===== Source information =====

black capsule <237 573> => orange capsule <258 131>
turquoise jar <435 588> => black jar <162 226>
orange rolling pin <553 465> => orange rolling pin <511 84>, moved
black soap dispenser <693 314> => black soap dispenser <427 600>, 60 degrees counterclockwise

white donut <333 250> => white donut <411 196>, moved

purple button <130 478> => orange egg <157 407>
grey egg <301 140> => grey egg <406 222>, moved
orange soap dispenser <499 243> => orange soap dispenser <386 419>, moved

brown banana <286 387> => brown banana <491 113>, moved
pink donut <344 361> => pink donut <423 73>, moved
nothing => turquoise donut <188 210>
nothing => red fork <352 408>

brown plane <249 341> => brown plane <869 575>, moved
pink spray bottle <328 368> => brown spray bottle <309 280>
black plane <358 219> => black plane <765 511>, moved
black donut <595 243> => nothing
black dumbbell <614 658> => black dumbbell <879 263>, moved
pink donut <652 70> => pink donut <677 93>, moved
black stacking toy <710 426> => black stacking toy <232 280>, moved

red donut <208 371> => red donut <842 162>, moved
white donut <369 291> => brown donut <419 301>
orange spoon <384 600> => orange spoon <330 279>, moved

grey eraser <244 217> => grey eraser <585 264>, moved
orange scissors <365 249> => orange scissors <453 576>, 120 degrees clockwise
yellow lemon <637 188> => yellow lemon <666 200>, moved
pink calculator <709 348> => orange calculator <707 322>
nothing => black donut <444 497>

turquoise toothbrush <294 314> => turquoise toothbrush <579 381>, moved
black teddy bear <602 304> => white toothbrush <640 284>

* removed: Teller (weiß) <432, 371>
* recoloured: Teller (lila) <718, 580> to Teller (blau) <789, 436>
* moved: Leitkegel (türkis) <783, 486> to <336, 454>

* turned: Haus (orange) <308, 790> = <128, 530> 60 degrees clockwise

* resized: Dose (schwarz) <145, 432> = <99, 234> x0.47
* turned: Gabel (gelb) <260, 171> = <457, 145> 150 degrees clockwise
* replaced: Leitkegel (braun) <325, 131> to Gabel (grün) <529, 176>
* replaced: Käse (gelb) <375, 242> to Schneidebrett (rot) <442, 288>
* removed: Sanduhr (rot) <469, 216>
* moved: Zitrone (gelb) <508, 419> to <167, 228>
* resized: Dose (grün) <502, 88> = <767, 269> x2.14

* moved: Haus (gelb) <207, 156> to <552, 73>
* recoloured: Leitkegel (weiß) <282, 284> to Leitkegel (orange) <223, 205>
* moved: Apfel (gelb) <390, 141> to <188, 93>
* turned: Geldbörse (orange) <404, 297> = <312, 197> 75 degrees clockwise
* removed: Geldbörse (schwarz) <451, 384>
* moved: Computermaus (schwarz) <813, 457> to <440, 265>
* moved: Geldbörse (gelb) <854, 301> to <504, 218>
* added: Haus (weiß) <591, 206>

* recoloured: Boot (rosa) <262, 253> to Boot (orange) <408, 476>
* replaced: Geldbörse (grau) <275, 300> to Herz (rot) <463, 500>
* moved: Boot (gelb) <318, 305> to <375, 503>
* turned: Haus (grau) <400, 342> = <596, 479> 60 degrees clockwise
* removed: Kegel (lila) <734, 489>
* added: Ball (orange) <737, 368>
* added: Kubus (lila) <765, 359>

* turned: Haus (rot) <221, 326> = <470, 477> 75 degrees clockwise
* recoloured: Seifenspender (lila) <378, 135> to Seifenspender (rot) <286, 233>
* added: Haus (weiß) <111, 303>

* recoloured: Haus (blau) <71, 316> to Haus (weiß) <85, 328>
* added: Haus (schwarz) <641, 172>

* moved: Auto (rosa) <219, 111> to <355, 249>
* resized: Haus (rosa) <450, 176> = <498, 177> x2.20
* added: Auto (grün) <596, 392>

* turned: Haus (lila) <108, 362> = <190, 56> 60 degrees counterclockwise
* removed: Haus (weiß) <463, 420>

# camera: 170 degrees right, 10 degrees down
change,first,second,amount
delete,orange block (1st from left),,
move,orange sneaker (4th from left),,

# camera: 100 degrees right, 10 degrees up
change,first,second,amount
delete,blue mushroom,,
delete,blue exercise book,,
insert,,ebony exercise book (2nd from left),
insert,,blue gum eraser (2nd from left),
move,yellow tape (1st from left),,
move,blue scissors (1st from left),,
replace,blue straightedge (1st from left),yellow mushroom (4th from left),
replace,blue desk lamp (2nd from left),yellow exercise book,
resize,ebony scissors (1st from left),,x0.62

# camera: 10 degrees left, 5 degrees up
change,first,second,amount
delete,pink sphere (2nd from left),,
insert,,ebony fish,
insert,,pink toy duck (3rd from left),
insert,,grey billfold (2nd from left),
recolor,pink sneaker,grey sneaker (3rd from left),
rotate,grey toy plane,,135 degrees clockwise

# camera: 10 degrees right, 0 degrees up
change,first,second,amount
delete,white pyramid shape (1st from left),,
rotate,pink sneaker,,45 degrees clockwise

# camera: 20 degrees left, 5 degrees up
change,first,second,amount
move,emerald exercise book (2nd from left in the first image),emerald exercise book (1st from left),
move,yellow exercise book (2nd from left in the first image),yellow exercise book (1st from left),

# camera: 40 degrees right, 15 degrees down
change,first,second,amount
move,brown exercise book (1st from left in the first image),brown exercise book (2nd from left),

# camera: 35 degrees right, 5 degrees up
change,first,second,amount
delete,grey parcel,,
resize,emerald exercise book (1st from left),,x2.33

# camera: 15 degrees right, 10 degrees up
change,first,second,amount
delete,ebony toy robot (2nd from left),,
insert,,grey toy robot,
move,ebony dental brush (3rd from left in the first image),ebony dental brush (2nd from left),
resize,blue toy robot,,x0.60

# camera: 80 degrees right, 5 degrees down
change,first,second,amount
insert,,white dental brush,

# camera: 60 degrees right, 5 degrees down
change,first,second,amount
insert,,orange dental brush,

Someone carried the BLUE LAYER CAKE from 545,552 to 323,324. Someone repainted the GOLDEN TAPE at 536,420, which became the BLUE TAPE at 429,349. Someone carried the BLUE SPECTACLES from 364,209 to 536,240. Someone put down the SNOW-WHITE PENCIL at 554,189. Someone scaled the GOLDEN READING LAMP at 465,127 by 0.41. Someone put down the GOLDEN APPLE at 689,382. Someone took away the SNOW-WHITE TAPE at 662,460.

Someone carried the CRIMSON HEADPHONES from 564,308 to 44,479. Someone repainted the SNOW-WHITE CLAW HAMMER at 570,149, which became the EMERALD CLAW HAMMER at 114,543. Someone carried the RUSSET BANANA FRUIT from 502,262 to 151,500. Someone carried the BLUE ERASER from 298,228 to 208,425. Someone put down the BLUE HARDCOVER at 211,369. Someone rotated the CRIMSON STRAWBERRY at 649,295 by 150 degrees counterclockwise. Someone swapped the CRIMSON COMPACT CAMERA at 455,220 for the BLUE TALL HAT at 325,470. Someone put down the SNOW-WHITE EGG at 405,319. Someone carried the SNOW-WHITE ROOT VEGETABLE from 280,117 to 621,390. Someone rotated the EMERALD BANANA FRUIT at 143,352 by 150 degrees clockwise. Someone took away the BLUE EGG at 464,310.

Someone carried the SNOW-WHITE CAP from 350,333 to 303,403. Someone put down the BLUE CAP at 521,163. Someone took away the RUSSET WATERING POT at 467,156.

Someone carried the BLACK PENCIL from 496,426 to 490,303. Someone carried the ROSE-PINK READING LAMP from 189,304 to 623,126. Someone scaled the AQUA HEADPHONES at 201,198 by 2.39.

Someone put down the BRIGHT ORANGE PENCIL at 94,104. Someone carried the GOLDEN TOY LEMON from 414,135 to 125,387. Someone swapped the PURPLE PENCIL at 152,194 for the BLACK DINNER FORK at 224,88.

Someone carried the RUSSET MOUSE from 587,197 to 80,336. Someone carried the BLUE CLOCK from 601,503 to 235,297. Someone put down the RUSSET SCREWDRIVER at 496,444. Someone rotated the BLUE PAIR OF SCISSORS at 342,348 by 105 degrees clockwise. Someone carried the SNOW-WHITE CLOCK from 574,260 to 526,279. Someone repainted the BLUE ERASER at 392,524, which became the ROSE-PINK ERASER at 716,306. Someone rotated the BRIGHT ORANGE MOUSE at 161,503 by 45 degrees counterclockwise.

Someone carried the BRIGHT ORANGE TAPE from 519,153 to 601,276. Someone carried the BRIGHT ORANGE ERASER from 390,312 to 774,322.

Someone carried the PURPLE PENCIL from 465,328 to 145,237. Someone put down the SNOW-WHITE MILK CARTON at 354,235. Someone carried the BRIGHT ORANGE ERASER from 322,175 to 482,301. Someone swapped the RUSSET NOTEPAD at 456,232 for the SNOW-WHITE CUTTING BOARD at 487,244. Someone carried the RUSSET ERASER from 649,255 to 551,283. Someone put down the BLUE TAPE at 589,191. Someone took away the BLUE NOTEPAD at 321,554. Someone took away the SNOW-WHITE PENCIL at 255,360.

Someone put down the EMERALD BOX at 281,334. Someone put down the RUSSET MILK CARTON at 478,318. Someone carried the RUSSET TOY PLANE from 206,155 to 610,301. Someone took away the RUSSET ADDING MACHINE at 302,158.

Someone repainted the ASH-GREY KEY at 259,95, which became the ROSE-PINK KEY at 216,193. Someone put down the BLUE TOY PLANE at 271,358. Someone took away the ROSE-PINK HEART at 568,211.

=====

▸ What to produce
Reproduce every line above containing "Teller".

▸ Result for this exercise
* removed: Teller (weiß) <432, 371>
* recoloured: Teller (lila) <718, 580> to Teller (blau) <789, 436>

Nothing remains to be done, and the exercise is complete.